── DATA ──

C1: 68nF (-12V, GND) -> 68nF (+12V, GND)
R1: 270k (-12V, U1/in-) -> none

───
── DATA ──

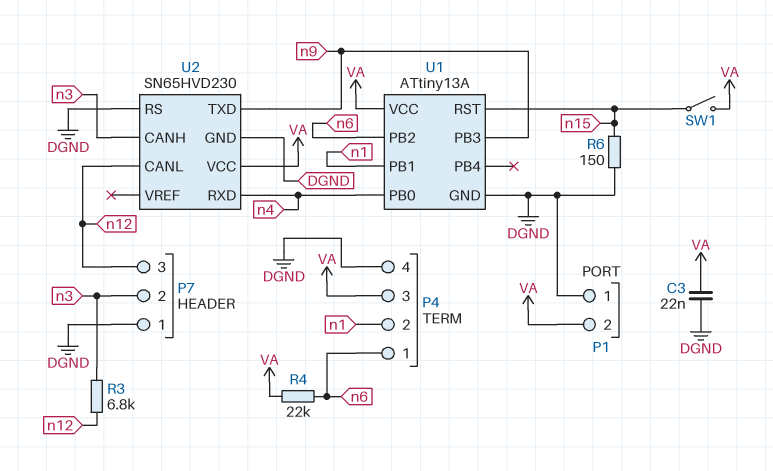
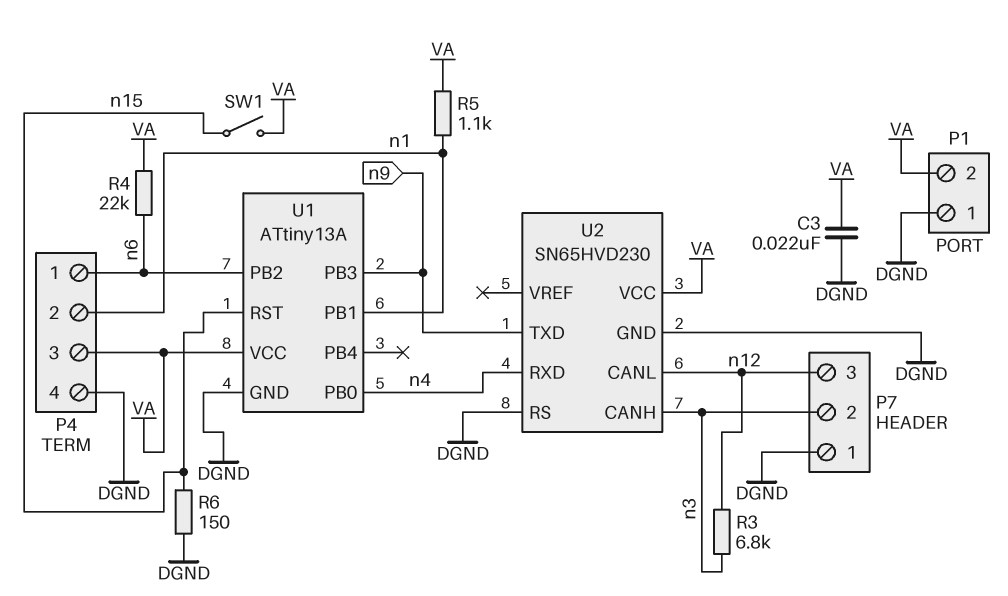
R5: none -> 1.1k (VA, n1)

───
── DATA ──

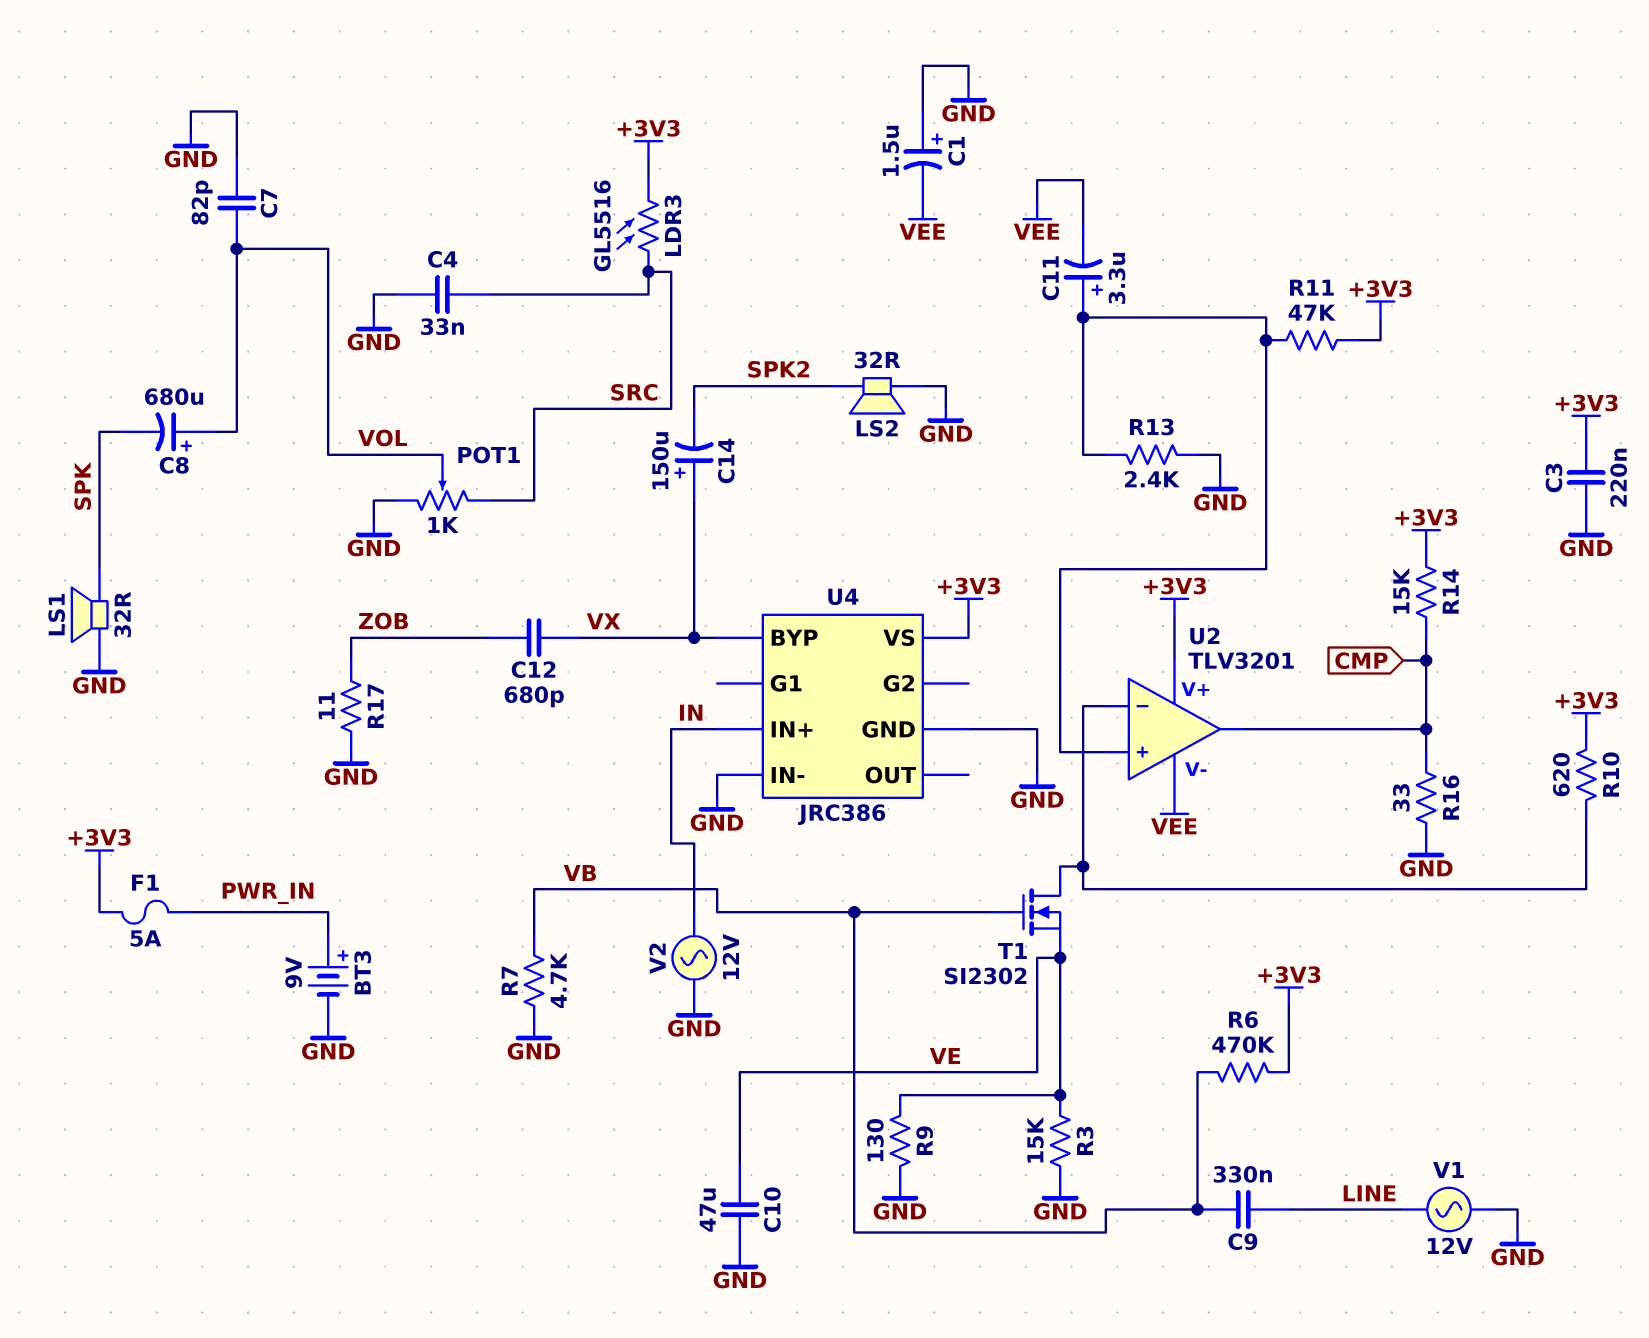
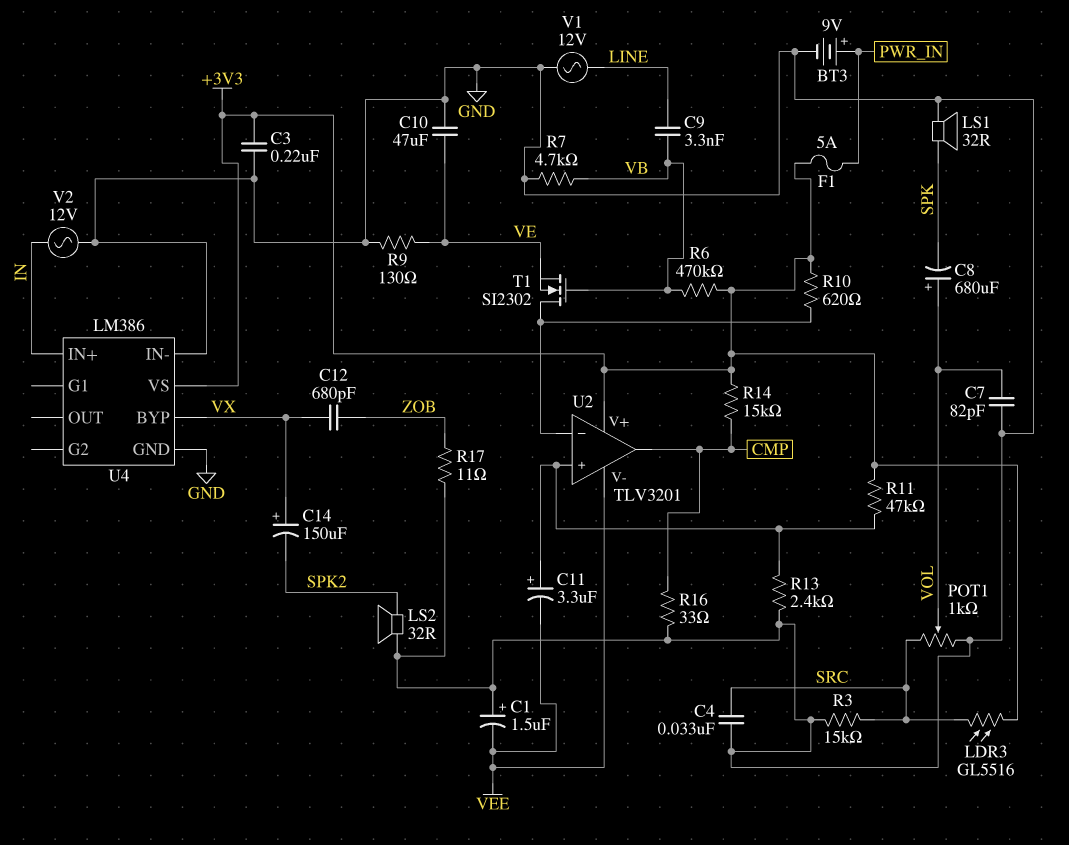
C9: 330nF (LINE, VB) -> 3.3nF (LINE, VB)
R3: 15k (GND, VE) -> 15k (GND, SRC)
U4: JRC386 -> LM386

───

■ **YOUR TASK**
Pull out all lines of the data with the string "none".

■ **RESPONSE BOX**
R1: 270k (-12V, U1/in-) -> none
R5: none -> 1.1k (VA, n1)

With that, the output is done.